──────── Records shown

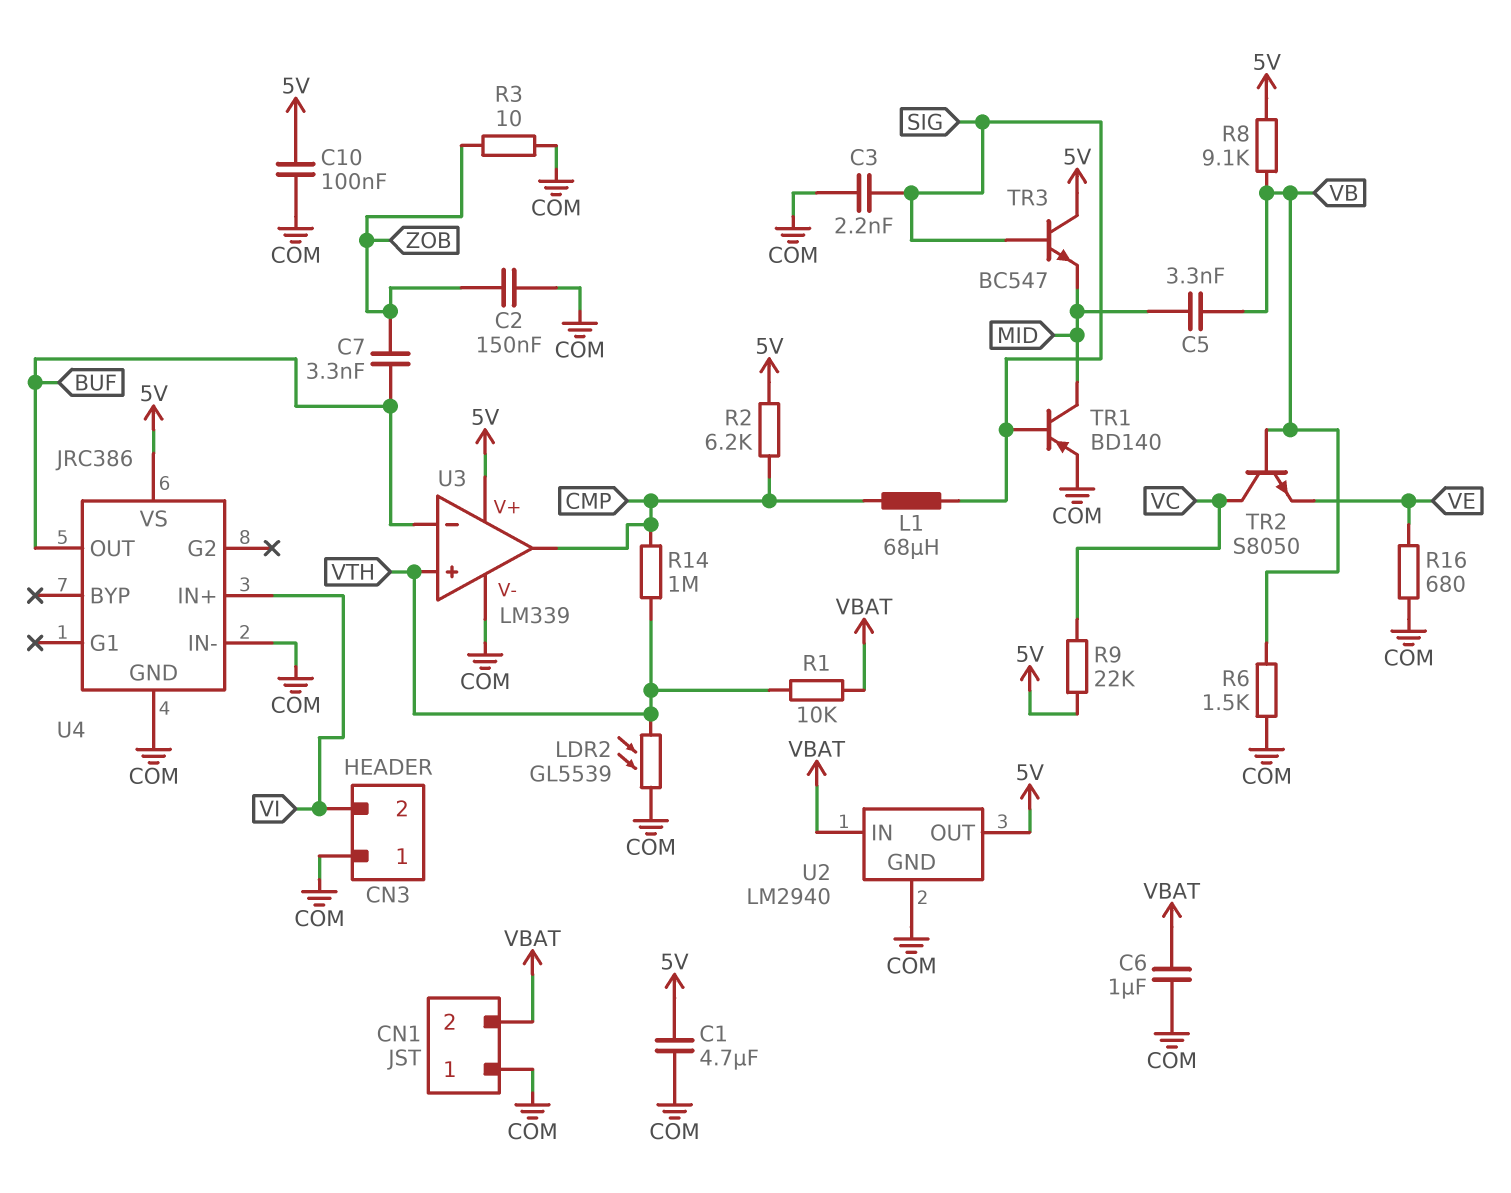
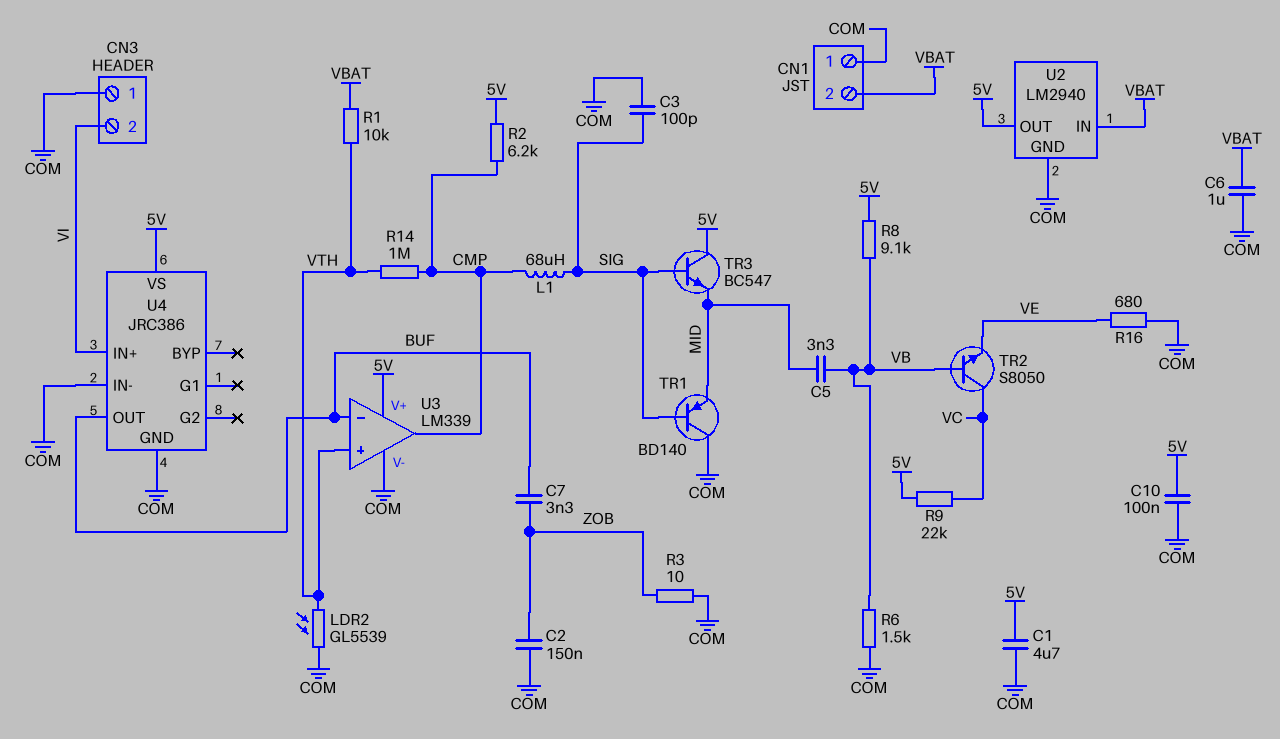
C3: 2.2nF (COM, SIG) -> 100pF (COM, SIG)
TR1: PNP BD140 (B SIG, C MID, E COM) -> PNP BD140 (B SIG, C COM, E MID)

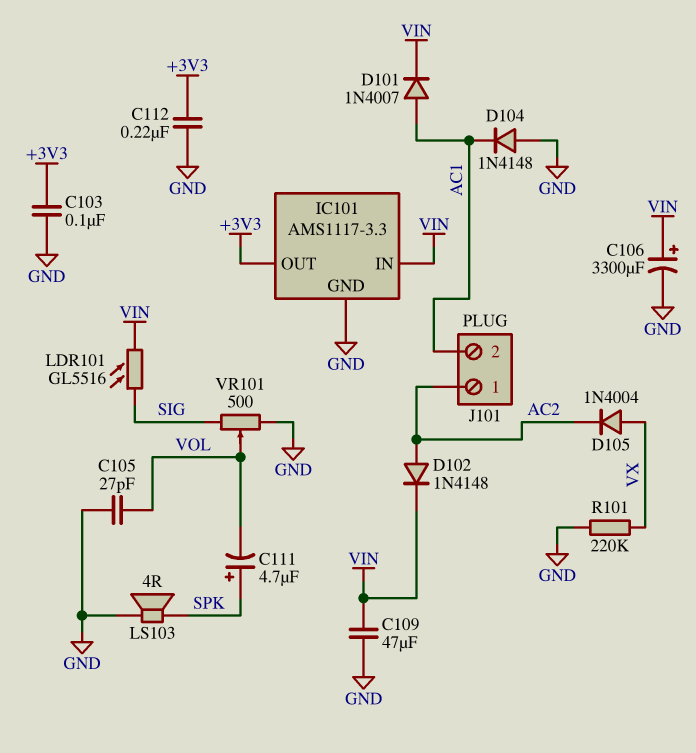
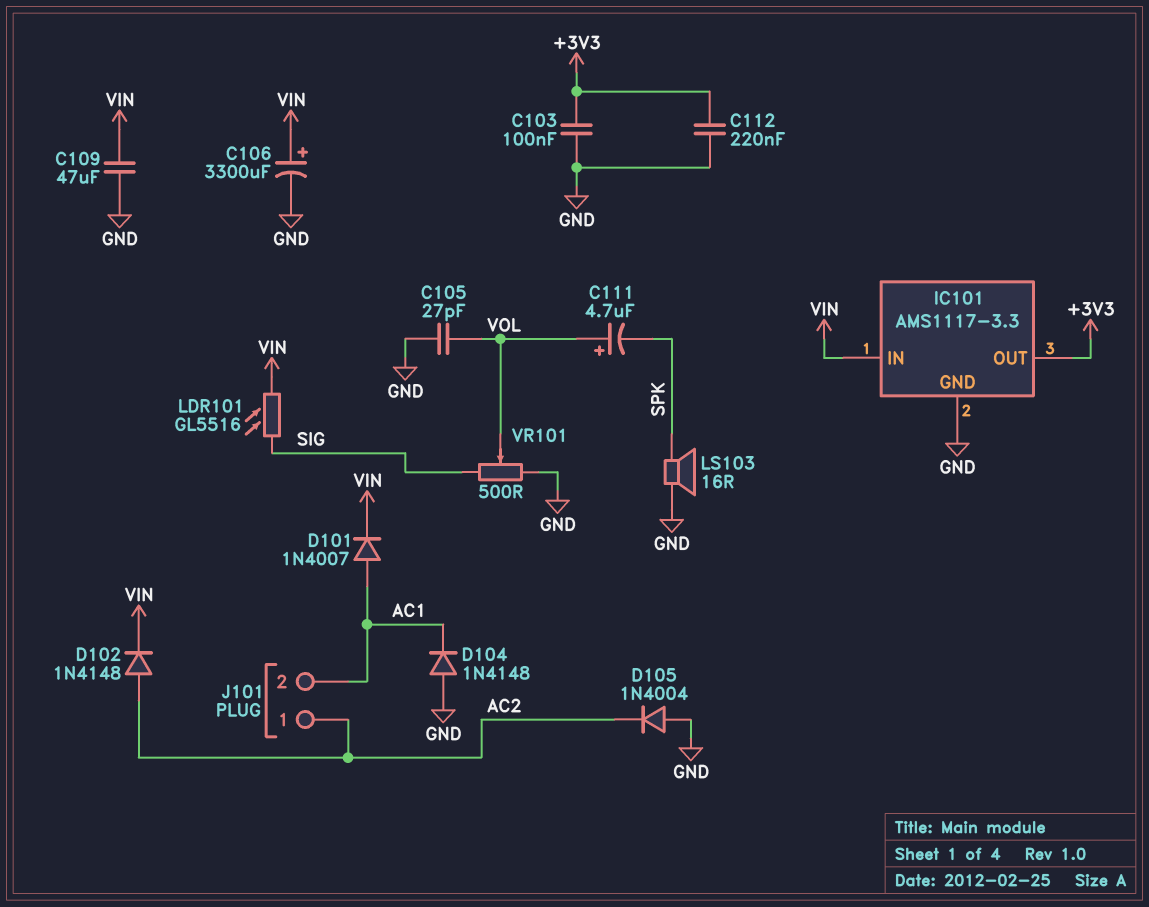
C111: 4.7uF (plus SPK, minus VOL) -> 4.7uF (plus VOL, minus SPK)
D105: diode 1N4004 (A VX, K AC2) -> diode 1N4004 (A GND, K AC2)
LS103: speaker 4R (GND, SPK) -> speaker 16R (GND, SPK)
R101: 220k (GND, VX) -> none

────────────────

### Problem details:
The answer must be the line containing "D105: diode 1N4004" and every line after it through the last line of the records above, repeated exactly.

### Result of this exercise:
D105: diode 1N4004 (A VX, K AC2) -> diode 1N4004 (A GND, K AC2)
LS103: speaker 4R (GND, SPK) -> speaker 16R (GND, SPK)
R101: 220k (GND, VX) -> none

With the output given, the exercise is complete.